Except for the images, repeat the entries below word for word.

Source records
* * * *
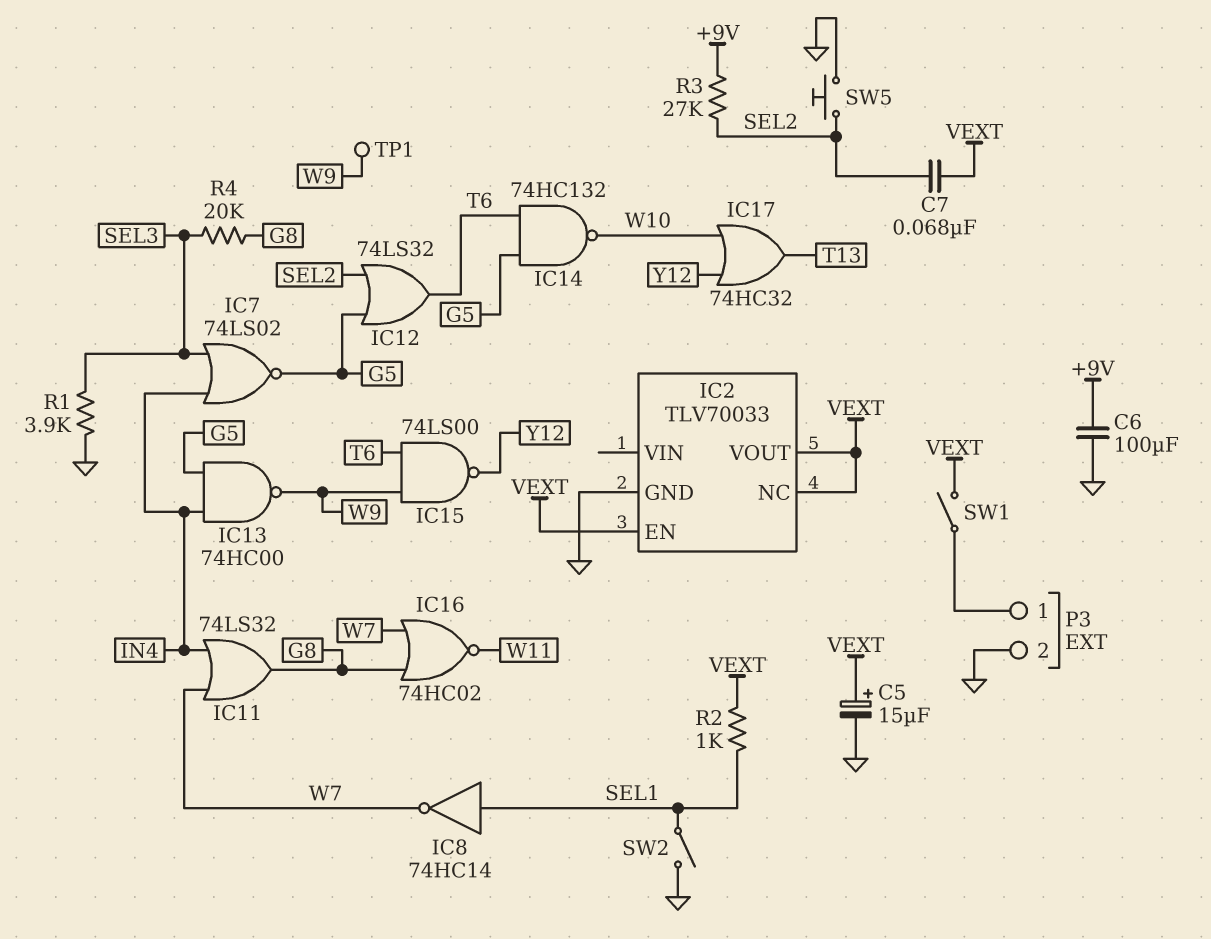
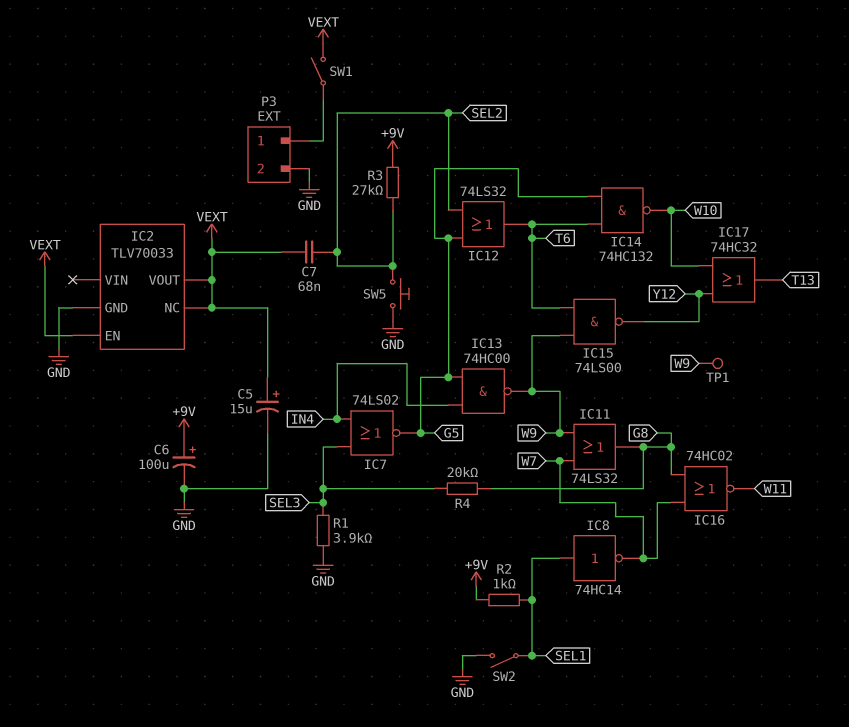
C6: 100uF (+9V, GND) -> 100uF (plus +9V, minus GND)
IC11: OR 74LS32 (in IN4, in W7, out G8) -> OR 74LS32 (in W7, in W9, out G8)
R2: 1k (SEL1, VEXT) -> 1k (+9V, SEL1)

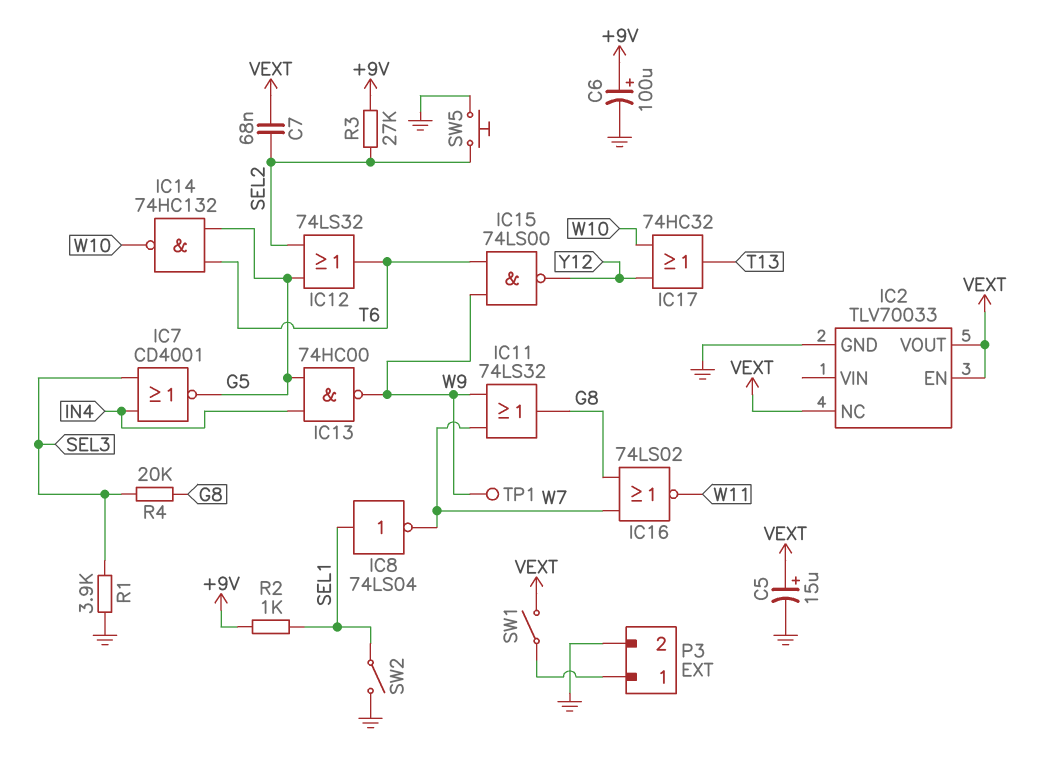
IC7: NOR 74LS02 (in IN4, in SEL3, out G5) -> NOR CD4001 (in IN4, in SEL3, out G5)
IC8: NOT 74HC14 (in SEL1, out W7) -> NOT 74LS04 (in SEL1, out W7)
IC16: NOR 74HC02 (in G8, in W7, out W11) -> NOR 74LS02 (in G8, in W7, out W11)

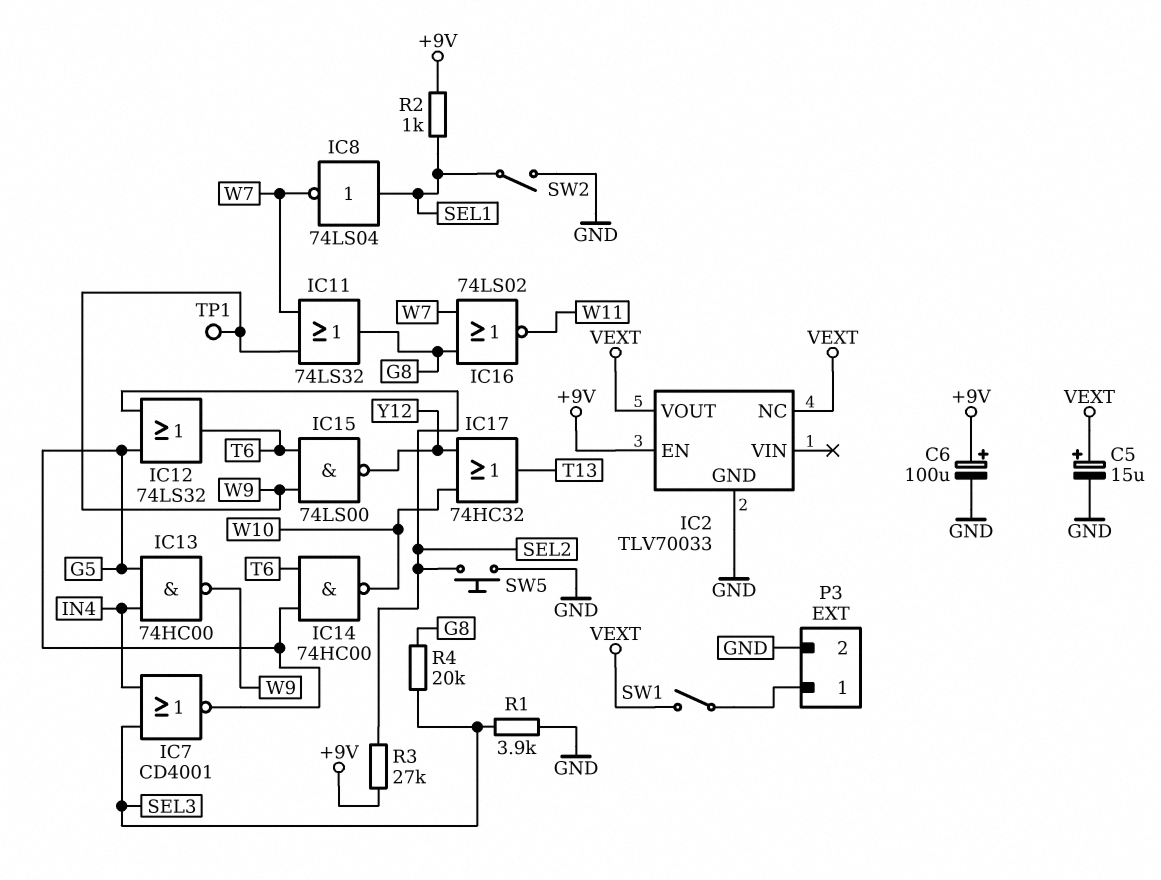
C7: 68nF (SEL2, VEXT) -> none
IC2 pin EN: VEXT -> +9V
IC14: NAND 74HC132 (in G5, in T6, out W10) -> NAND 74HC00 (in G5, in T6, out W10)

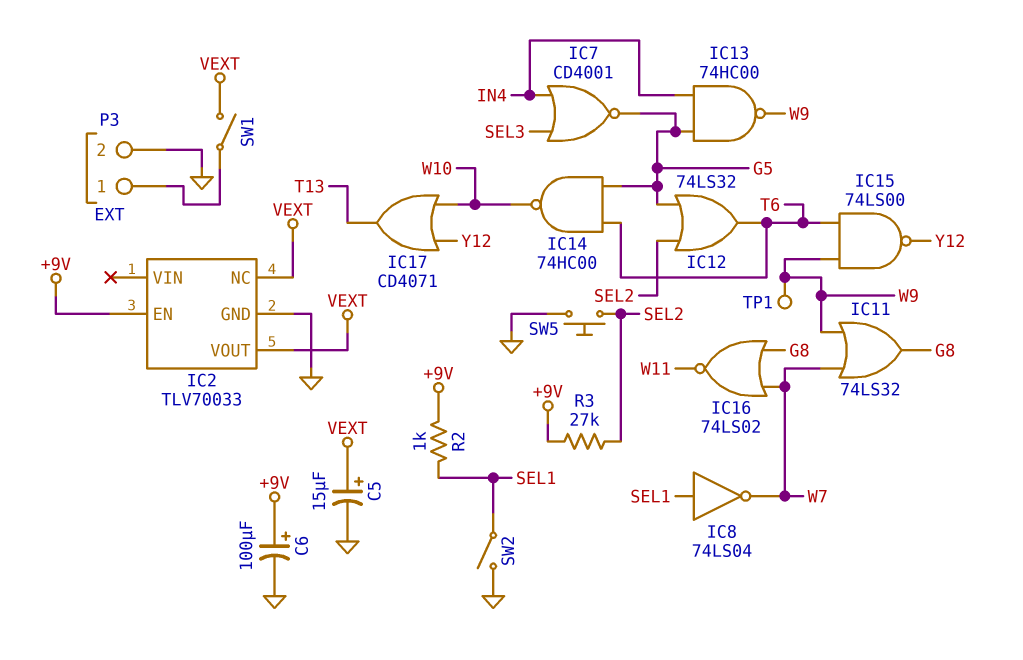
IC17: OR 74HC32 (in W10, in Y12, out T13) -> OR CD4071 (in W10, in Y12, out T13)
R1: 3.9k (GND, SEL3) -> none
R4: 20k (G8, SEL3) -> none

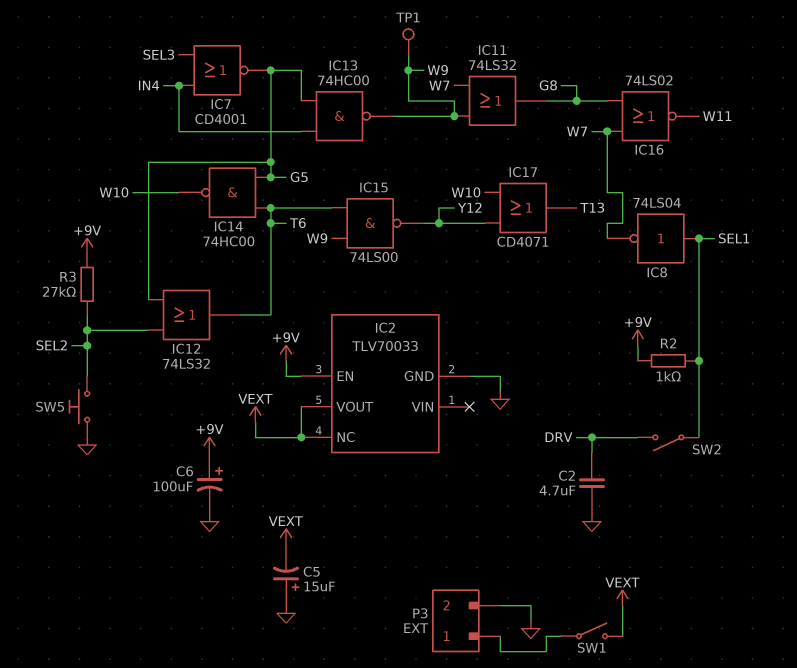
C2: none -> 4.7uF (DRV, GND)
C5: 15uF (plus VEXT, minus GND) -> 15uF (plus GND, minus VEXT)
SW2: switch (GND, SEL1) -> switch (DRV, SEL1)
* * * *
Answer for the task
C6: 100uF (+9V, GND) -> 100uF (plus +9V, minus GND)
IC11: OR 74LS32 (in IN4, in W7, out G8) -> OR 74LS32 (in W7, in W9, out G8)
R2: 1k (SEL1, VEXT) -> 1k (+9V, SEL1)

IC7: NOR 74LS02 (in IN4, in SEL3, out G5) -> NOR CD4001 (in IN4, in SEL3, out G5)
IC8: NOT 74HC14 (in SEL1, out W7) -> NOT 74LS04 (in SEL1, out W7)
IC16: NOR 74HC02 (in G8, in W7, out W11) -> NOR 74LS02 (in G8, in W7, out W11)

C7: 68nF (SEL2, VEXT) -> none
IC2 pin EN: VEXT -> +9V
IC14: NAND 74HC132 (in G5, in T6, out W10) -> NAND 74HC00 (in G5, in T6, out W10)

IC17: OR 74HC32 (in W10, in Y12, out T13) -> OR CD4071 (in W10, in Y12, out T13)
R1: 3.9k (GND, SEL3) -> none
R4: 20k (G8, SEL3) -> none

C2: none -> 4.7uF (DRV, GND)
C5: 15uF (plus VEXT, minus GND) -> 15uF (plus GND, minus VEXT)
SW2: switch (GND, SEL1) -> switch (DRV, SEL1)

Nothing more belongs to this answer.